BEGIN DATA FOR PROCESSING

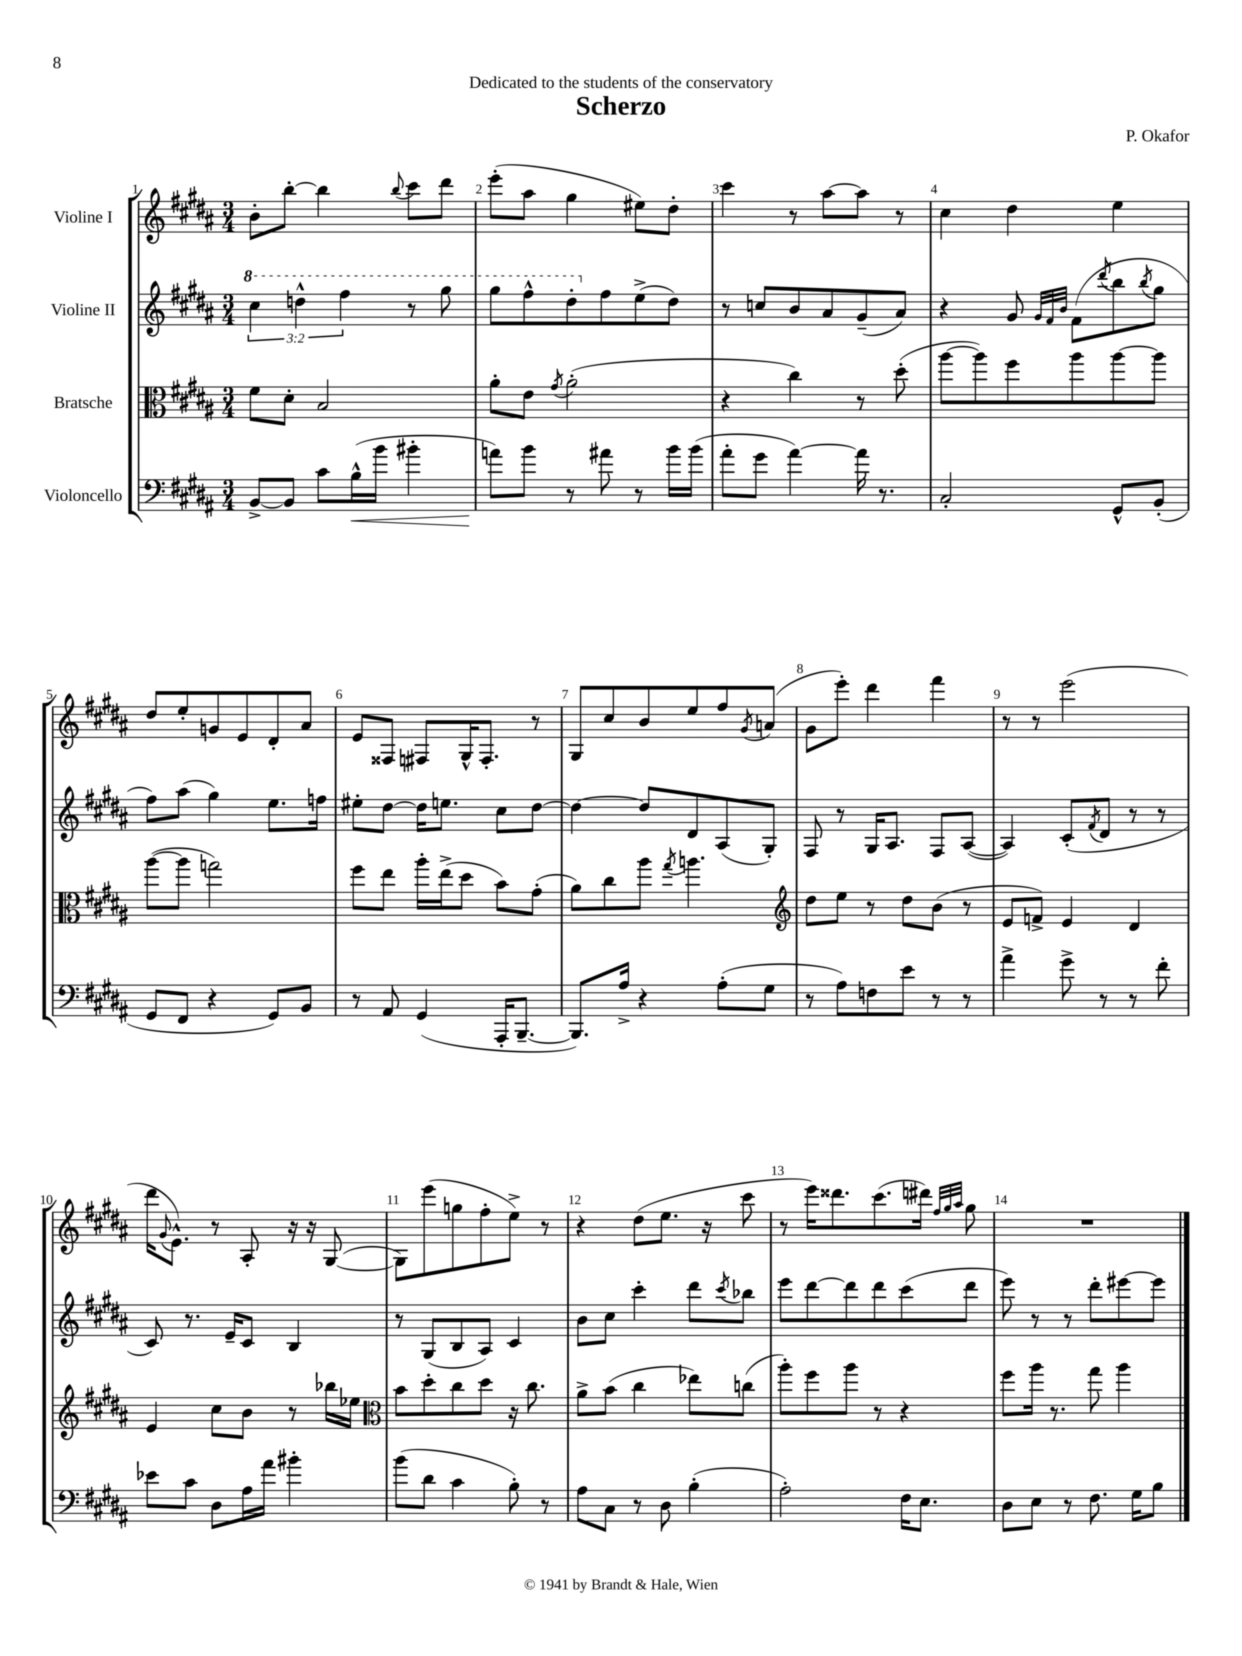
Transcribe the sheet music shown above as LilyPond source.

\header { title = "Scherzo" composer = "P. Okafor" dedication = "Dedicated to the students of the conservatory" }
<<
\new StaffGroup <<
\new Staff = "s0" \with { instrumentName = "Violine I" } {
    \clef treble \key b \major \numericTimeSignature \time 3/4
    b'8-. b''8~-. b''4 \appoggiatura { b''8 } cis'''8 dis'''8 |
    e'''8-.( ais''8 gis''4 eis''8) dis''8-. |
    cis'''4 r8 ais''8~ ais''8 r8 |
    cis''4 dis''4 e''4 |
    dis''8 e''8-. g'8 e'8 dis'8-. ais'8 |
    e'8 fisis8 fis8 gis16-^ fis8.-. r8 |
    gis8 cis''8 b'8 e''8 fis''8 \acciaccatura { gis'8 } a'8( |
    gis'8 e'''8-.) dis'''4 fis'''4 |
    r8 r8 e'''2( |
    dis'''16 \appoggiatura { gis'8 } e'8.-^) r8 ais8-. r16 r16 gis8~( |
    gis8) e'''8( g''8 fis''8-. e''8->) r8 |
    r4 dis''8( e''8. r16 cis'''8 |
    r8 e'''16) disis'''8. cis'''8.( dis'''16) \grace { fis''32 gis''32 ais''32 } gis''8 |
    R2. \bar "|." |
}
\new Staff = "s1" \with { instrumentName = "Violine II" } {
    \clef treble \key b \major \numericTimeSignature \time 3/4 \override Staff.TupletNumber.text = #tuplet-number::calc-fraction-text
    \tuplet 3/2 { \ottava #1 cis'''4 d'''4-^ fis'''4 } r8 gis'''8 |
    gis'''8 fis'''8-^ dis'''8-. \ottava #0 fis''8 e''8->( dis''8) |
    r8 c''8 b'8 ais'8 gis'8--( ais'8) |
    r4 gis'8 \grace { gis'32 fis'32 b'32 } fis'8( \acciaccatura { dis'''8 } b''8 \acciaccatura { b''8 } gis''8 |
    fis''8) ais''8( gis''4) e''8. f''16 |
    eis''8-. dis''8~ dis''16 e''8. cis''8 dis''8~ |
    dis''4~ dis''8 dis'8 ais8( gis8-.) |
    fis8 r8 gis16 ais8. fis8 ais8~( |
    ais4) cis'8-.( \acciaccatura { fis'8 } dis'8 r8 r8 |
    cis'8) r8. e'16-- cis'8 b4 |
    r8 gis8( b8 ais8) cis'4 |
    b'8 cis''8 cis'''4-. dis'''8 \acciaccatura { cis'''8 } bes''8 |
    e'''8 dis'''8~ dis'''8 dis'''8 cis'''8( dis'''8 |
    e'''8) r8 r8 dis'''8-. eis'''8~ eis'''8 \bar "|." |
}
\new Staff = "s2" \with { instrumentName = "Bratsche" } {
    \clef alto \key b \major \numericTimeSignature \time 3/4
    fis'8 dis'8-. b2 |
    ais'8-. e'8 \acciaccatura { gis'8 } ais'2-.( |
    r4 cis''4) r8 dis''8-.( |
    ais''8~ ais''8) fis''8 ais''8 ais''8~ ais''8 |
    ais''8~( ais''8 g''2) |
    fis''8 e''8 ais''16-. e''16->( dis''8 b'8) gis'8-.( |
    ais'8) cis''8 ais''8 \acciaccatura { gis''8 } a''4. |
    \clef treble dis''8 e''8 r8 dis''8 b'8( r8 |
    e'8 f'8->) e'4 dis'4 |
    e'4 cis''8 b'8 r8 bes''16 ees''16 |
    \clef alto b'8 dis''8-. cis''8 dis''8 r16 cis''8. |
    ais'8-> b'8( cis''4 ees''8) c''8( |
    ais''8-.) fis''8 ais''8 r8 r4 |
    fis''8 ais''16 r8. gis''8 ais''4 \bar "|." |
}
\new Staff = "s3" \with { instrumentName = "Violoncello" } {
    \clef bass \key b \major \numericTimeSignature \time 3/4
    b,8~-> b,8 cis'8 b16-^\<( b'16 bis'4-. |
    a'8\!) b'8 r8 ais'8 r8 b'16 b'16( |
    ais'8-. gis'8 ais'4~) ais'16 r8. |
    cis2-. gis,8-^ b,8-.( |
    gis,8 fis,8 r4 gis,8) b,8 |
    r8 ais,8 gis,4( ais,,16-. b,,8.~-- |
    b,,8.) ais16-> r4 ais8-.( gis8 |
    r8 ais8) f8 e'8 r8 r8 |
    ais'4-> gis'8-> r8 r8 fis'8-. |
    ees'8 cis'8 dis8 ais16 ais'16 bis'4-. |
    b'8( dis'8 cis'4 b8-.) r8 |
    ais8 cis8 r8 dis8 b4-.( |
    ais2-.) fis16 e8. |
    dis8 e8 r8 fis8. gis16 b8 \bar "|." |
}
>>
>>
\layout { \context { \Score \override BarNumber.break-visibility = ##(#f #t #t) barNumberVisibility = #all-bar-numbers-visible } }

END DATA FOR PROCESSING

_YOUR TASK_: Copy the row above line for line without changing anything, but leave out the picture.

_FINAL ANSWER_:
Transcribe the sheet music shown above as LilyPond source.

\header { title = "Scherzo" composer = "P. Okafor" dedication = "Dedicated to the students of the conservatory" }
<<
\new StaffGroup <<
\new Staff = "s0" \with { instrumentName = "Violine I" } {
    \clef treble \key b \major \numericTimeSignature \time 3/4
    b'8-. b''8~-. b''4 \appoggiatura { b''8 } cis'''8 dis'''8 |
    e'''8-.( ais''8 gis''4 eis''8) dis''8-. |
    cis'''4 r8 ais''8~ ais''8 r8 |
    cis''4 dis''4 e''4 |
    dis''8 e''8-. g'8 e'8 dis'8-. ais'8 |
    e'8 fisis8 fis8 gis16-^ fis8.-. r8 |
    gis8 cis''8 b'8 e''8 fis''8 \acciaccatura { gis'8 } a'8( |
    gis'8 e'''8-.) dis'''4 fis'''4 |
    r8 r8 e'''2( |
    dis'''16 \appoggiatura { gis'8 } e'8.-^) r8 ais8-. r16 r16 gis8~( |
    gis8) e'''8( g''8 fis''8-. e''8->) r8 |
    r4 dis''8( e''8. r16 cis'''8 |
    r8 e'''16) disis'''8. cis'''8.( dis'''16) \grace { fis''32 gis''32 ais''32 } gis''8 |
    R2. \bar "|." |
}
\new Staff = "s1" \with { instrumentName = "Violine II" } {
    \clef treble \key b \major \numericTimeSignature \time 3/4 \override Staff.TupletNumber.text = #tuplet-number::calc-fraction-text
    \tuplet 3/2 { \ottava #1 cis'''4 d'''4-^ fis'''4 } r8 gis'''8 |
    gis'''8 fis'''8-^ dis'''8-. \ottava #0 fis''8 e''8->( dis''8) |
    r8 c''8 b'8 ais'8 gis'8--( ais'8) |
    r4 gis'8 \grace { gis'32 fis'32 b'32 } fis'8( \acciaccatura { dis'''8 } b''8 \acciaccatura { b''8 } gis''8 |
    fis''8) ais''8( gis''4) e''8. f''16 |
    eis''8-. dis''8~ dis''16 e''8. cis''8 dis''8~ |
    dis''4~ dis''8 dis'8 ais8( gis8-.) |
    fis8 r8 gis16 ais8. fis8 ais8~( |
    ais4) cis'8-.( \acciaccatura { fis'8 } dis'8 r8 r8 |
    cis'8) r8. e'16-- cis'8 b4 |
    r8 gis8( b8 ais8) cis'4 |
    b'8 cis''8 cis'''4-. dis'''8 \acciaccatura { cis'''8 } bes''8 |
    e'''8 dis'''8~ dis'''8 dis'''8 cis'''8( dis'''8 |
    e'''8) r8 r8 dis'''8-. eis'''8~ eis'''8 \bar "|." |
}
\new Staff = "s2" \with { instrumentName = "Bratsche" } {
    \clef alto \key b \major \numericTimeSignature \time 3/4
    fis'8 dis'8-. b2 |
    ais'8-. e'8 \acciaccatura { gis'8 } ais'2-.( |
    r4 cis''4) r8 dis''8-.( |
    ais''8~ ais''8) fis''8 ais''8 ais''8~ ais''8 |
    ais''8~( ais''8 g''2) |
    fis''8 e''8 ais''16-. e''16->( dis''8 b'8) gis'8-.( |
    ais'8) cis''8 ais''8 \acciaccatura { gis''8 } a''4. |
    \clef treble dis''8 e''8 r8 dis''8 b'8( r8 |
    e'8 f'8->) e'4 dis'4 |
    e'4 cis''8 b'8 r8 bes''16 ees''16 |
    \clef alto b'8 dis''8-. cis''8 dis''8 r16 cis''8. |
    ais'8-> b'8( cis''4 ees''8) c''8( |
    ais''8-.) fis''8 ais''8 r8 r4 |
    fis''8 ais''16 r8. gis''8 ais''4 \bar "|." |
}
\new Staff = "s3" \with { instrumentName = "Violoncello" } {
    \clef bass \key b \major \numericTimeSignature \time 3/4
    b,8~-> b,8 cis'8 b16-^\<( b'16 bis'4-. |
    a'8\!) b'8 r8 ais'8 r8 b'16 b'16( |
    ais'8-. gis'8 ais'4~) ais'16 r8. |
    cis2-. gis,8-^ b,8-.( |
    gis,8 fis,8 r4 gis,8) b,8 |
    r8 ais,8 gis,4( ais,,16-. b,,8.~-- |
    b,,8.) ais16-> r4 ais8-.( gis8 |
    r8 ais8) f8 e'8 r8 r8 |
    ais'4-> gis'8-> r8 r8 fis'8-. |
    ees'8 cis'8 dis8 ais16 ais'16 bis'4-. |
    b'8( dis'8 cis'4 b8-.) r8 |
    ais8 cis8 r8 dis8 b4-.( |
    ais2-.) fis16 e8. |
    dis8 e8 r8 fis8. gis16 b8 \bar "|." |
}
>>
>>
\layout { \context { \Score \override BarNumber.break-visibility = ##(#f #t #t) barNumberVisibility = #all-bar-numbers-visible } }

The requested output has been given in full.